About this task: Filter the records below, keeping only lines with the string "brown".

Multi-step shape changes

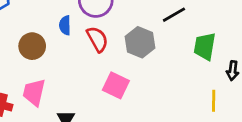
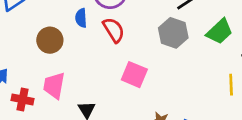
gray hexagon: (140, 42) -> (173, 33), moved
green trapezoid: (205, 46) -> (220, 31), turned -140

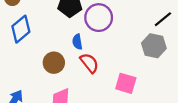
red semicircle: (114, 30) -> (89, 63), moved

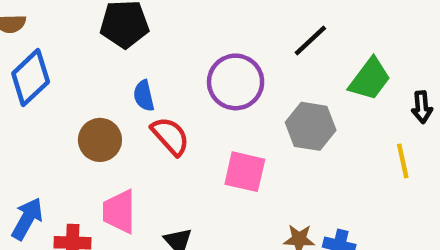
purple circle: (99, 18) -> (236, 82), moved
gray hexagon: (154, 46) -> (311, 126), moved

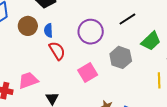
brown circle: (100, 140) -> (28, 26), moved
pink square: (245, 172) -> (88, 73), turned 36
pink trapezoid: (119, 212) -> (28, 80), turned 60

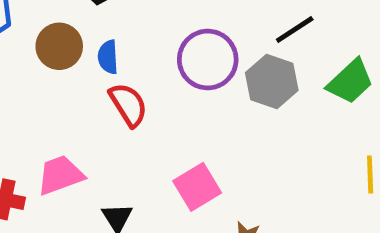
gray hexagon: (121, 57) -> (272, 82), moved
pink square: (88, 73) -> (197, 187), moved

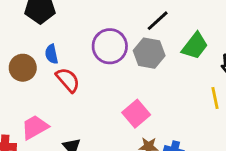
brown circle: (59, 46) -> (23, 68), moved
pink square: (197, 187) -> (136, 114), moved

Answer for the task:
brown circle: (100, 140) -> (28, 26), moved
brown circle: (59, 46) -> (23, 68), moved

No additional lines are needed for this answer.